BEGIN

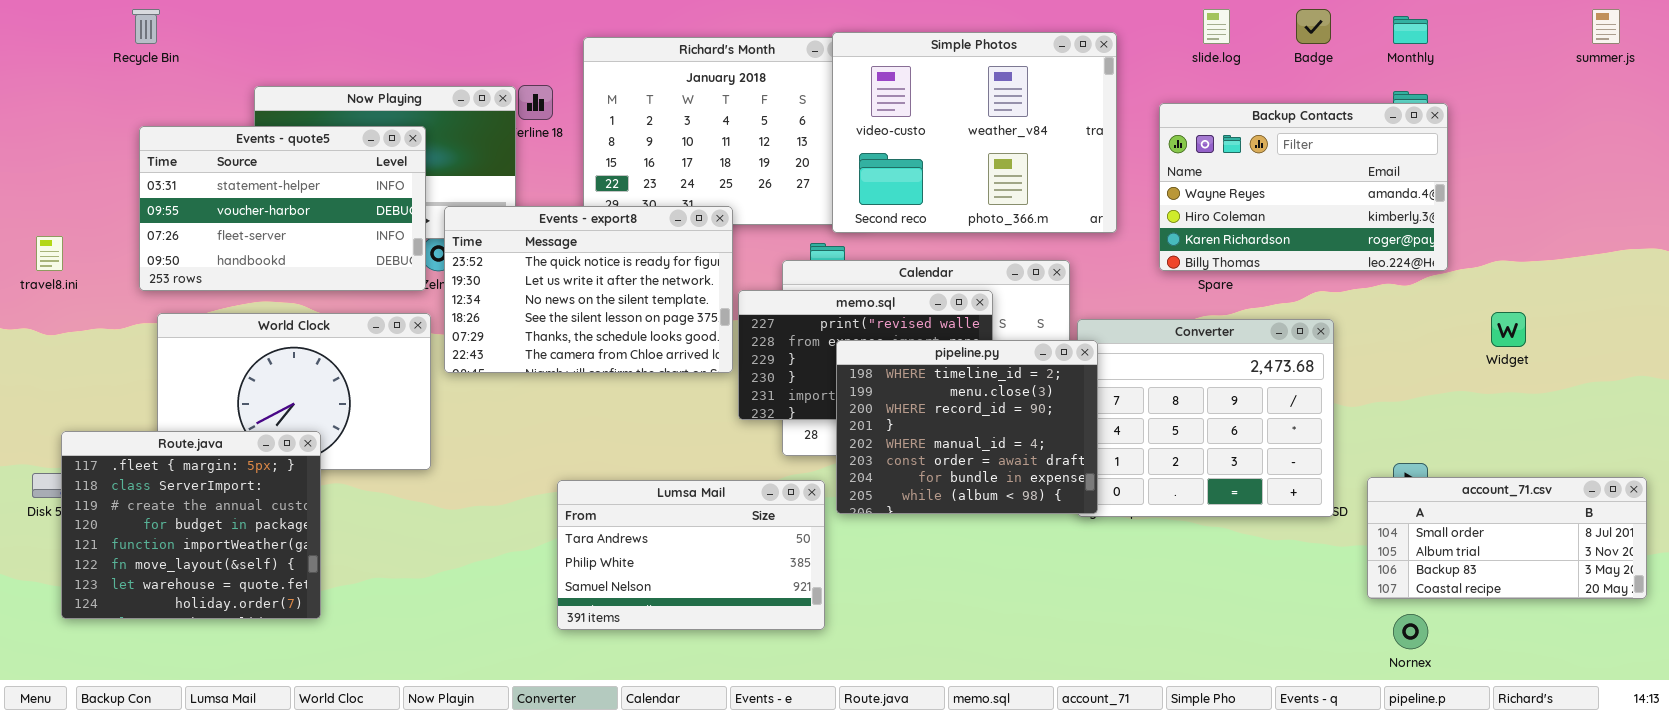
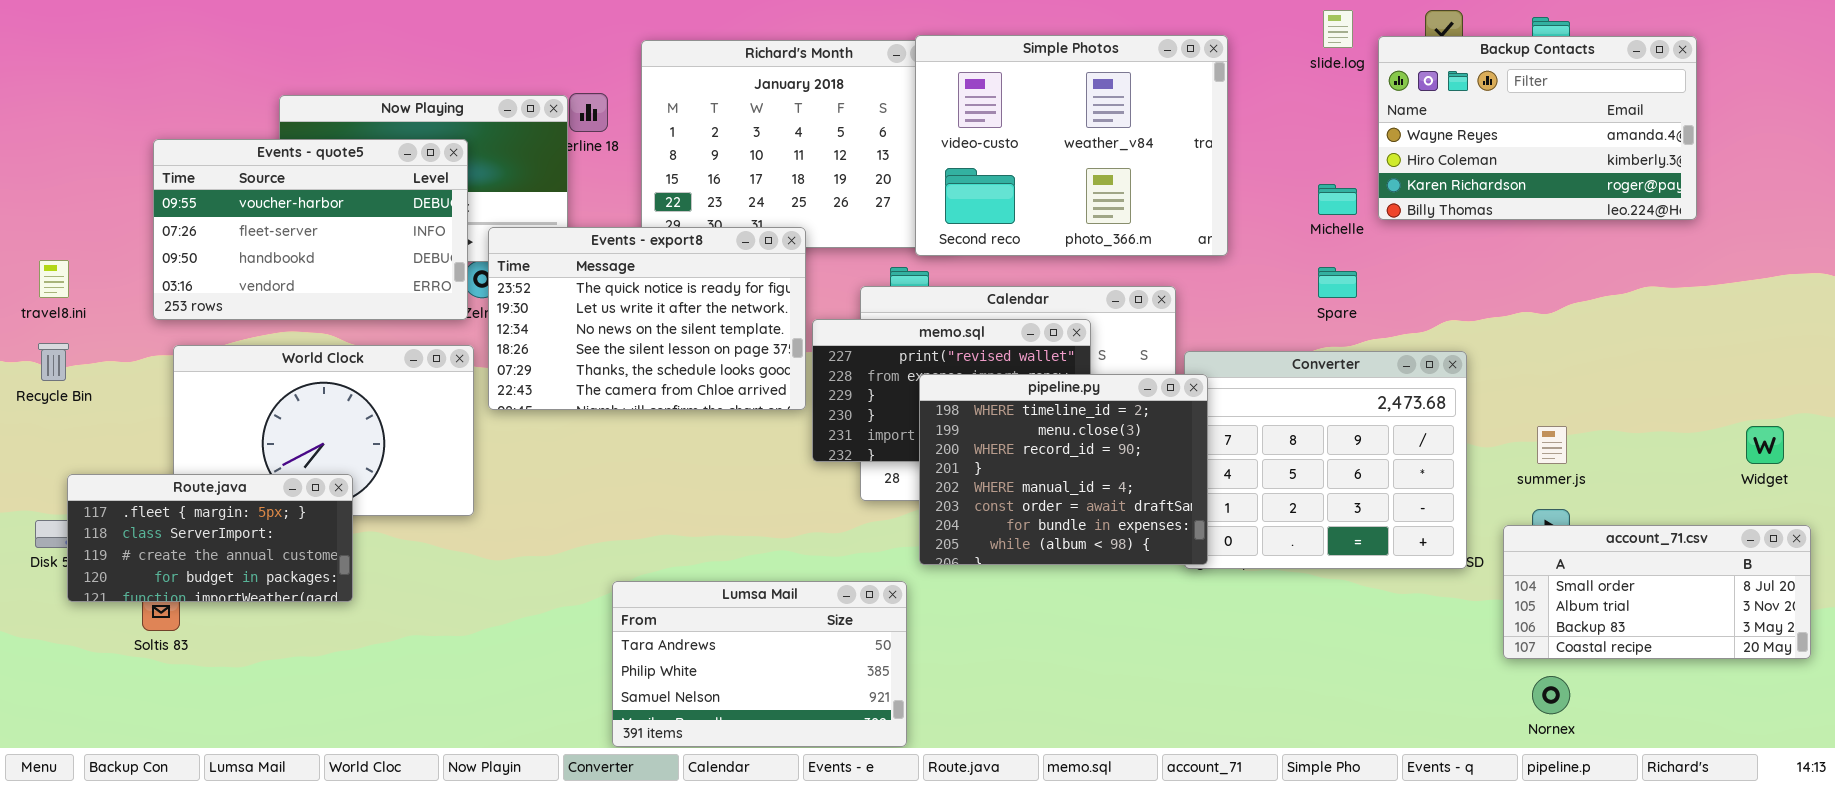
Recycle Bin: [132,9,160,44] -> [38,343,69,381], moved
summer.js: [1592,9,1620,44] -> [1537,426,1567,464], moved
Backup Contacts: [1159,103,1448,271] -> [1378,36,1697,220], moved
Events - quote5: [139,126,426,291] -> [153,139,468,320], scrolled down 1 row
Widget: [1491,312,1526,347] -> [1746,426,1784,464], moved
Route.java: [61,431,321,619] -> [67,474,353,602], resized
Lumsa Mail: [557,480,825,630] -> [612,581,907,747], moved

END

An exact copy is needed of the closing lines of the entries above, counting from the one that contains "Widget: [1491,312,1526,347] ->" and including it and the last.

Widget: [1491,312,1526,347] -> [1746,426,1784,464], moved
Route.java: [61,431,321,619] -> [67,474,353,602], resized
Lumsa Mail: [557,480,825,630] -> [612,581,907,747], moved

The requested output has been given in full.